*What is needed:* The answer must be every line from the entries below that contains "bowling".

*Available records:*
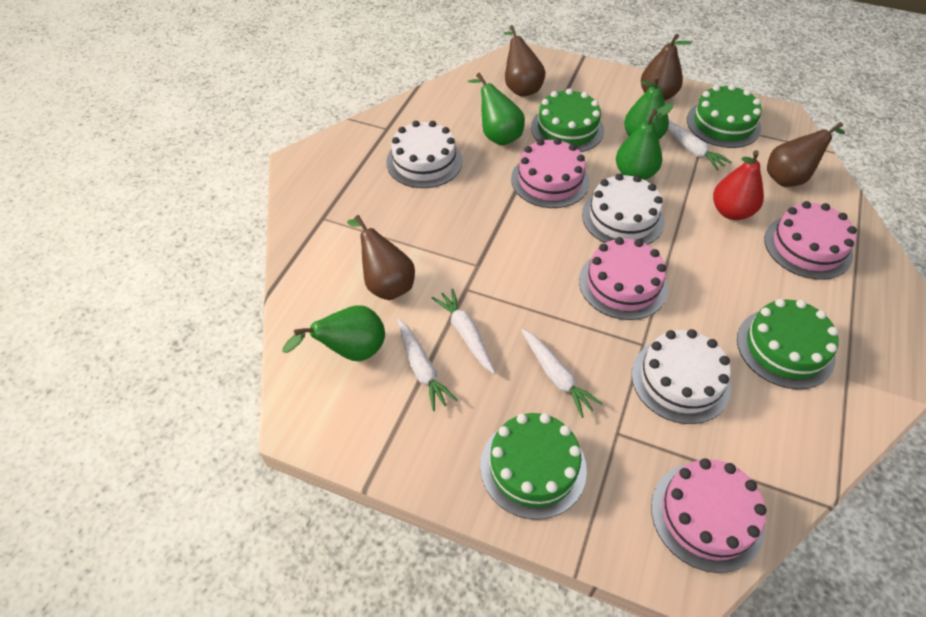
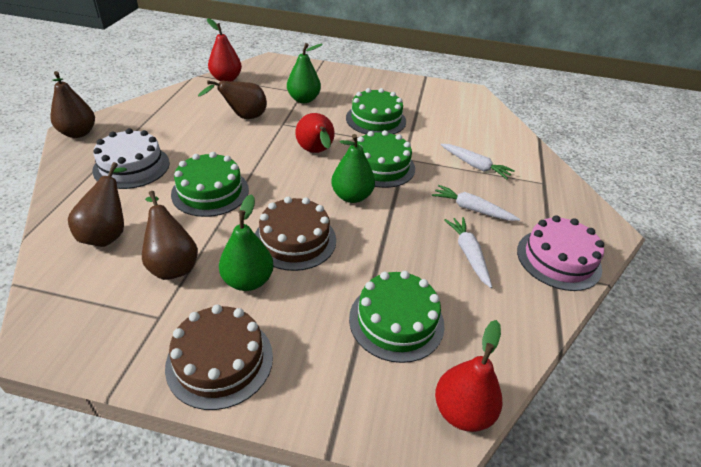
brown cake: 0 -> 2
green pear: 4 -> 3
pink cake: 4 -> 1
red pear: 1 -> 3
white cake: 3 -> 1
white carrot: 4 -> 3

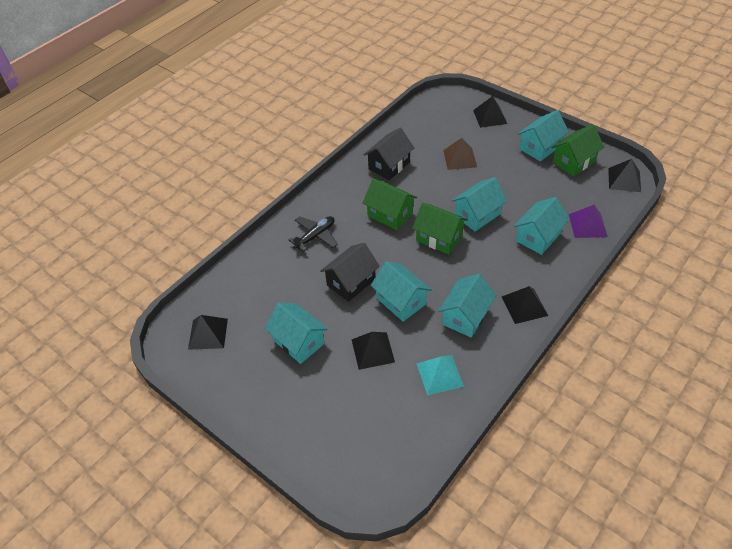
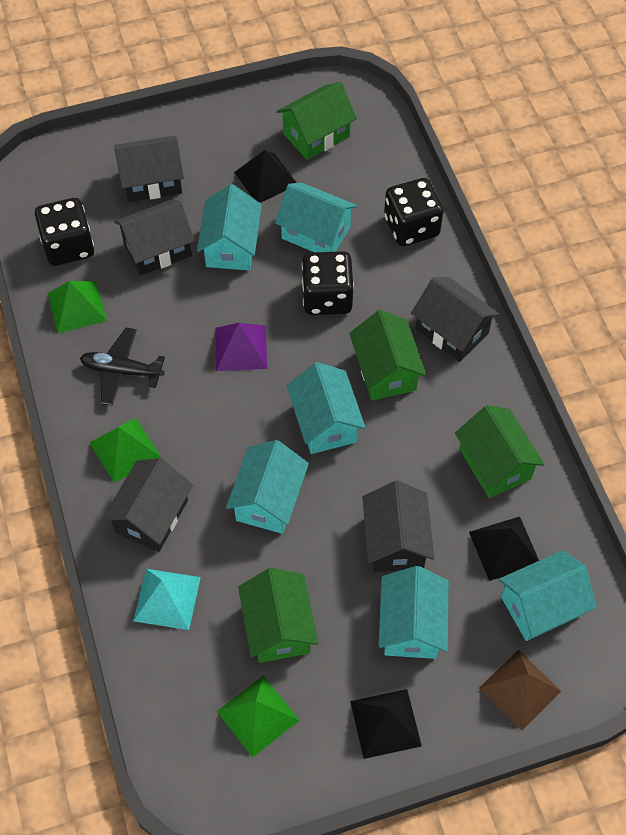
black dice: 0 -> 3
black house: 2 -> 5
black pyramid: 5 -> 3
green house: 3 -> 4
green pyramid: 0 -> 3

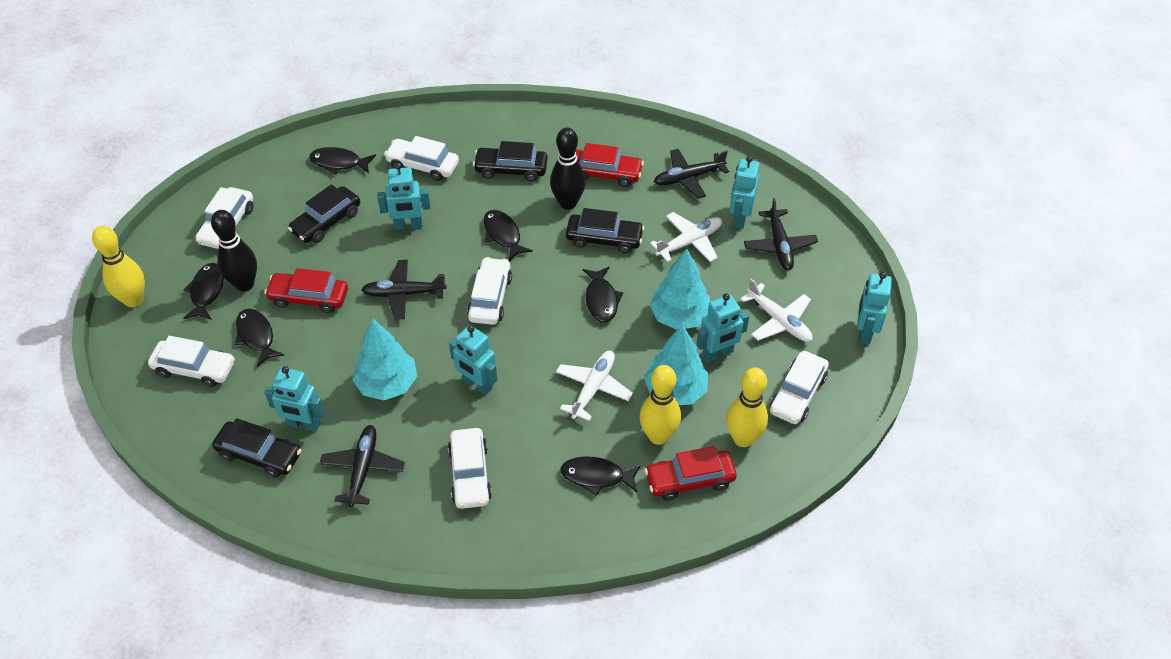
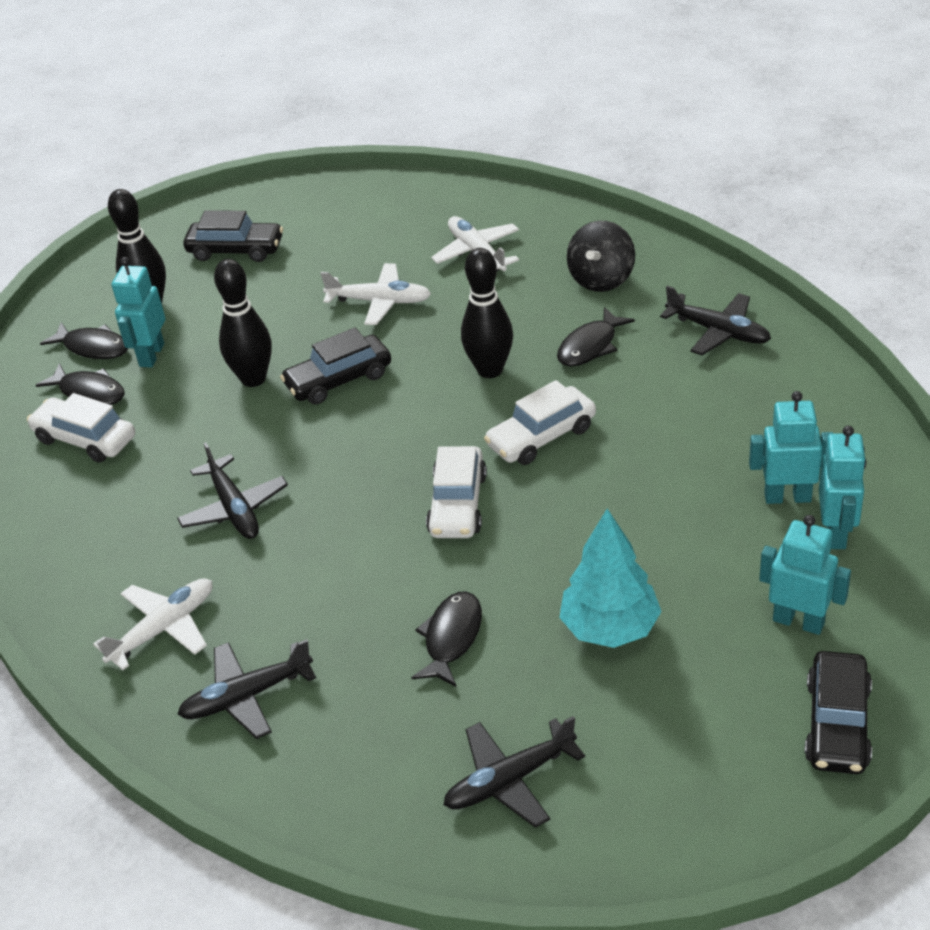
black bowling pin: 2 -> 3
black car: 4 -> 3
black fish: 6 -> 4
black spinning top: 0 -> 1
red car: 3 -> 0
turquoise robot: 6 -> 4
turquoise tree: 3 -> 1
white car: 6 -> 3
yellow bowling pin: 3 -> 0

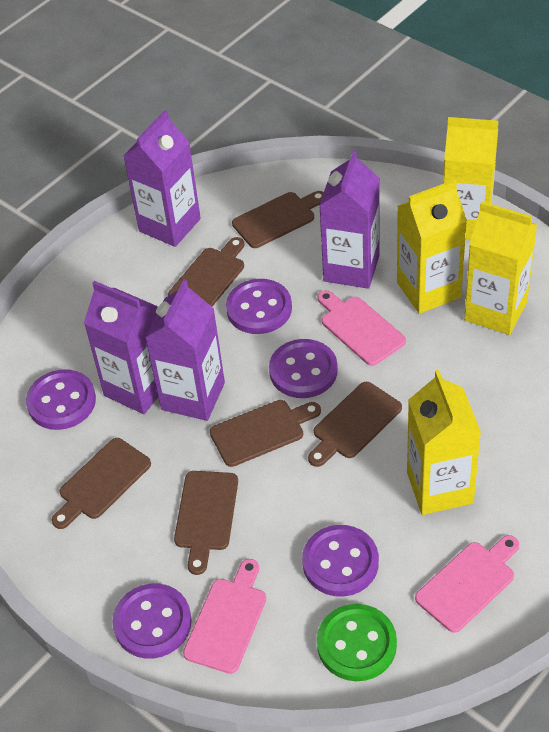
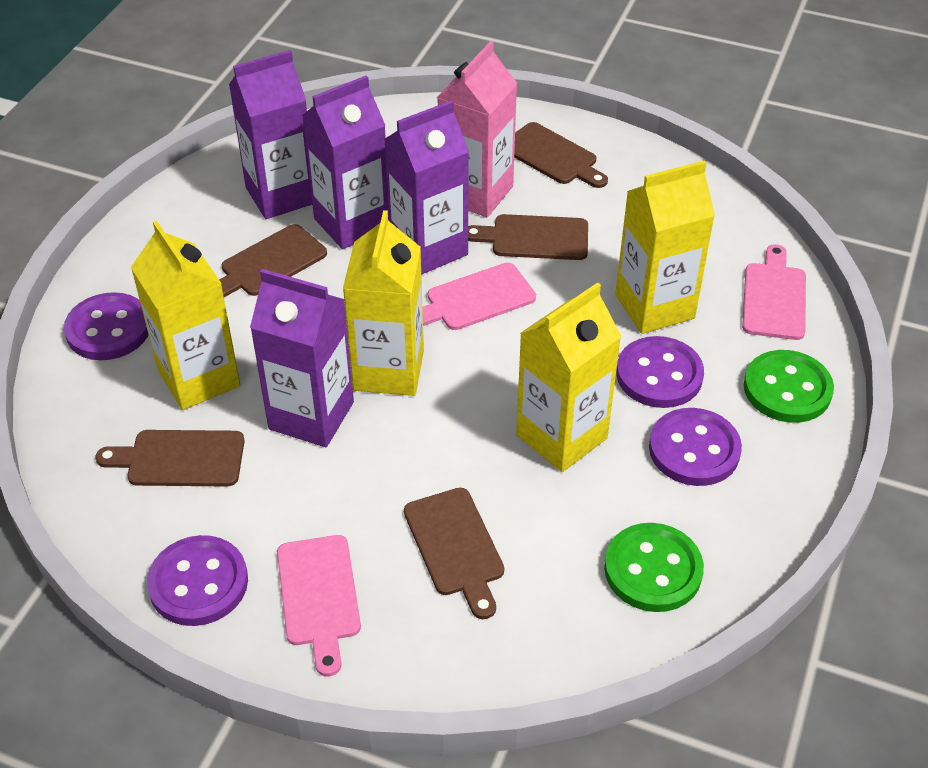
brown cutting board: 6 -> 5
green button: 1 -> 2
pink carton: 0 -> 1
purple button: 5 -> 4

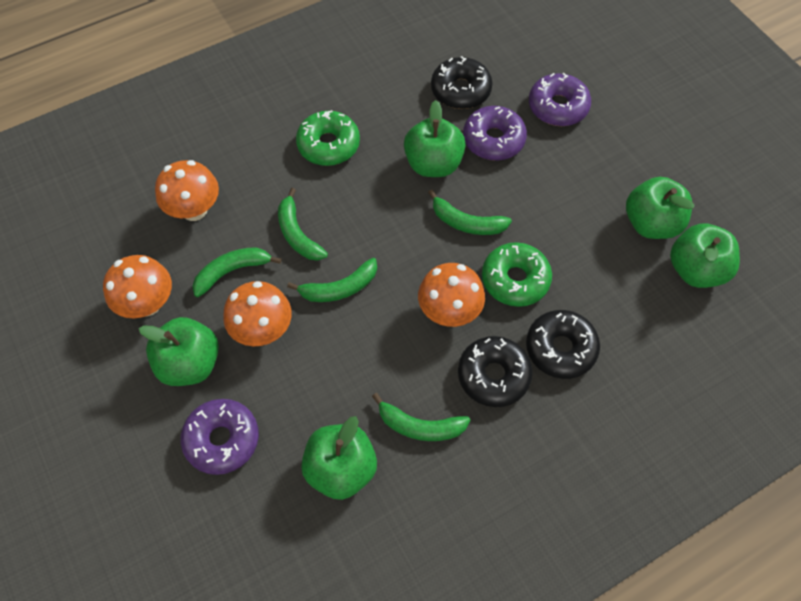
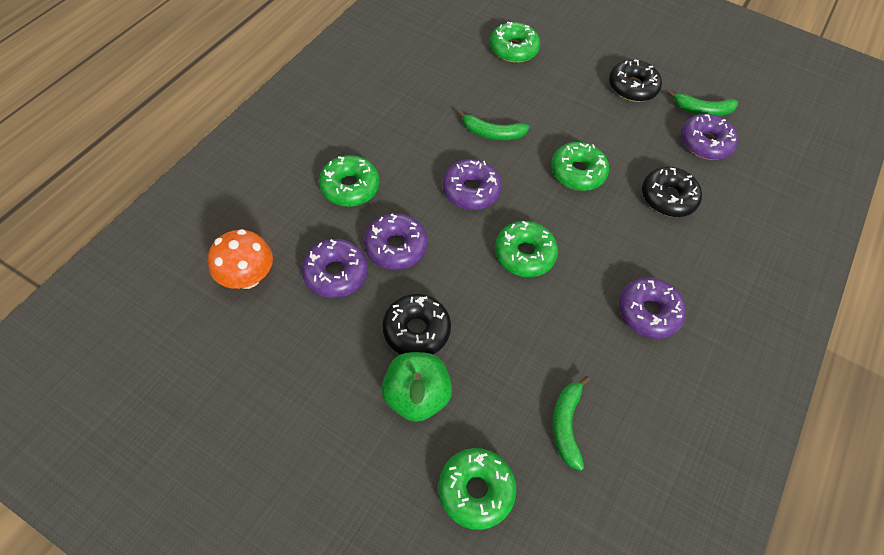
green apple: 5 -> 1
green banana: 5 -> 3
green donut: 2 -> 5
orange mushroom: 4 -> 1
purple donut: 3 -> 5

*Task response:*
black bowling pin: 2 -> 3
yellow bowling pin: 3 -> 0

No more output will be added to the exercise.